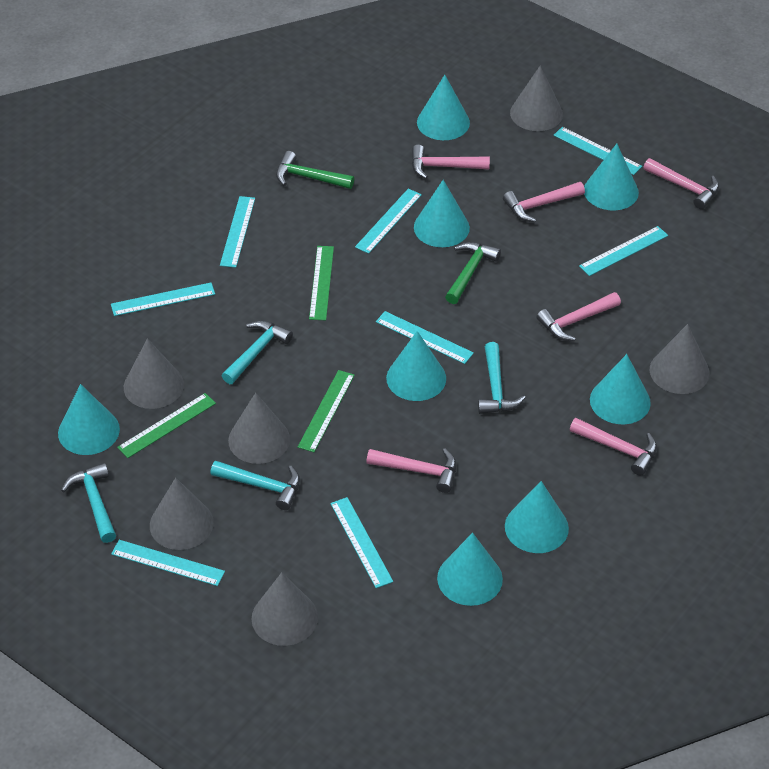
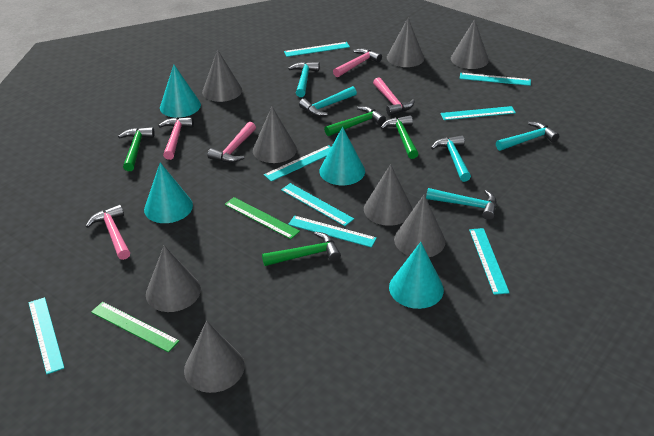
green hammer: 2 -> 4
green ruler: 3 -> 2
grey cone: 6 -> 8
pink hammer: 6 -> 5
turquoise cone: 8 -> 4
turquoise hammer: 4 -> 5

→ Work to be completed
Say how many lines in the data hold the string "hammer", and write nothing else.

→ Answer
3